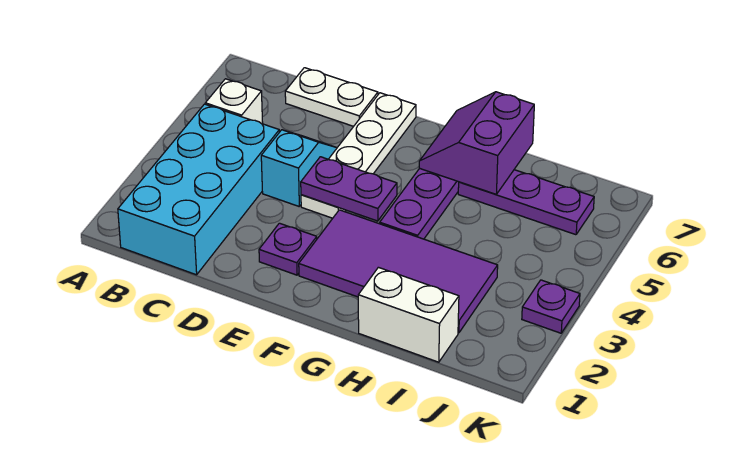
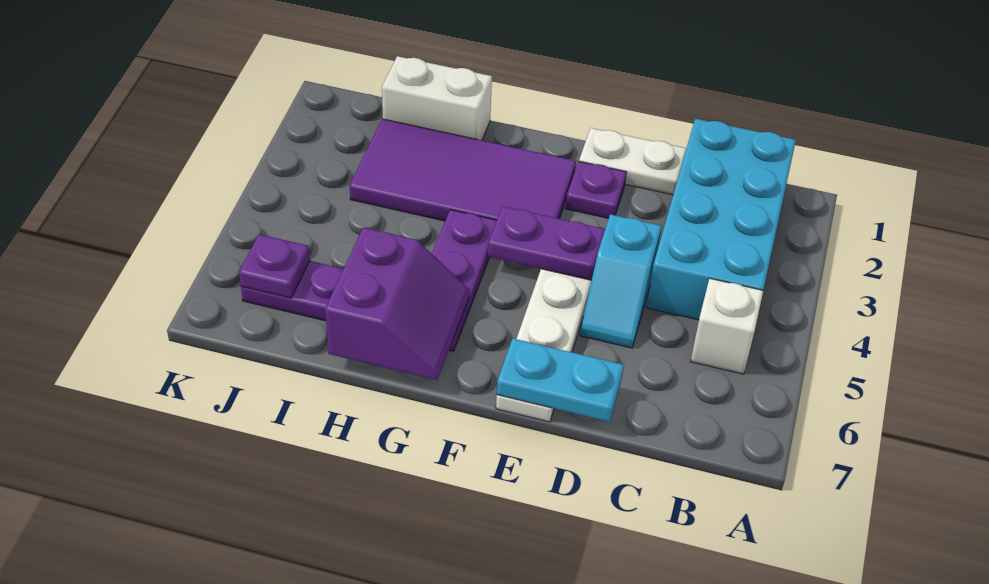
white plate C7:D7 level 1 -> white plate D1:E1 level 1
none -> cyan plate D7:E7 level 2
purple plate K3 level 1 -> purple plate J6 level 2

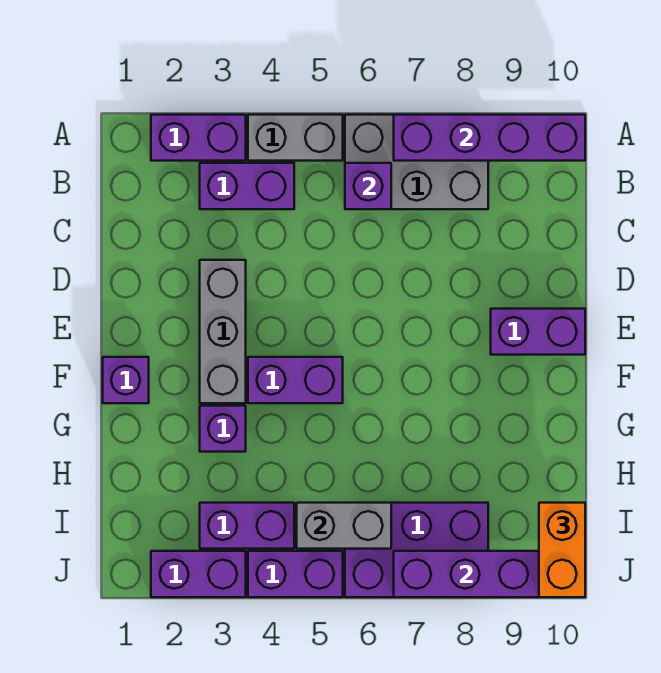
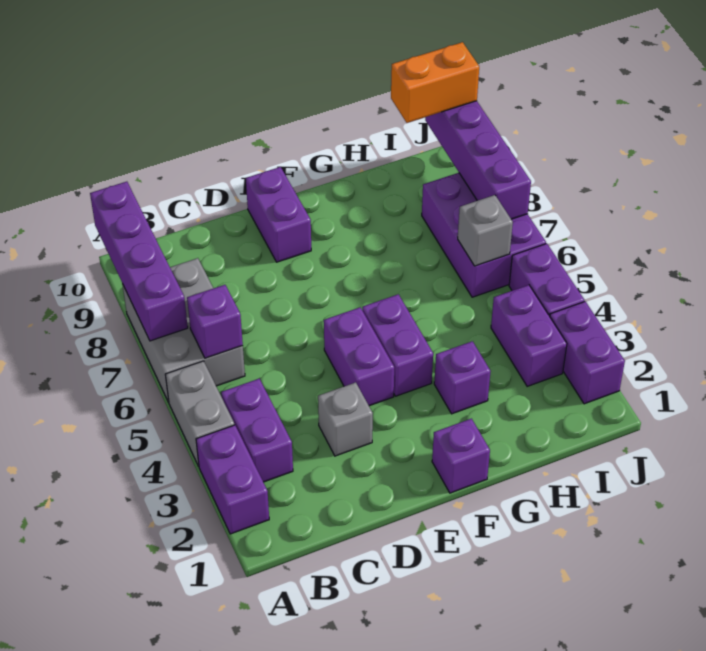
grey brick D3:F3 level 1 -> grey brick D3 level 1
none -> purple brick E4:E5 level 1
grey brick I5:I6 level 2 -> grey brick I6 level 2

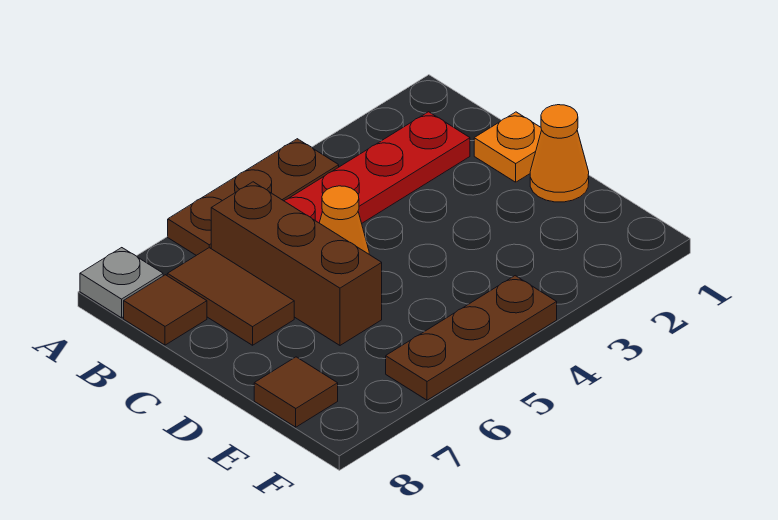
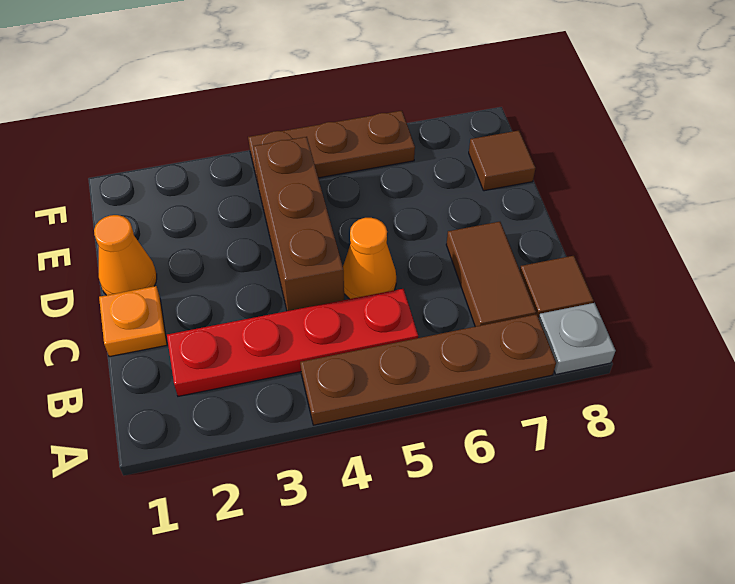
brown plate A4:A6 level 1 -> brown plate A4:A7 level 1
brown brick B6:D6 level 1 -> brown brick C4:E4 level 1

──────

Exercise requirements: The expected answer is a copy of each line in the records that holds the word "plate".

Answer to this exercise:
white plate C7:D7 level 1 -> white plate D1:E1 level 1
none -> cyan plate D7:E7 level 2
purple plate K3 level 1 -> purple plate J6 level 2
brown plate A4:A6 level 1 -> brown plate A4:A7 level 1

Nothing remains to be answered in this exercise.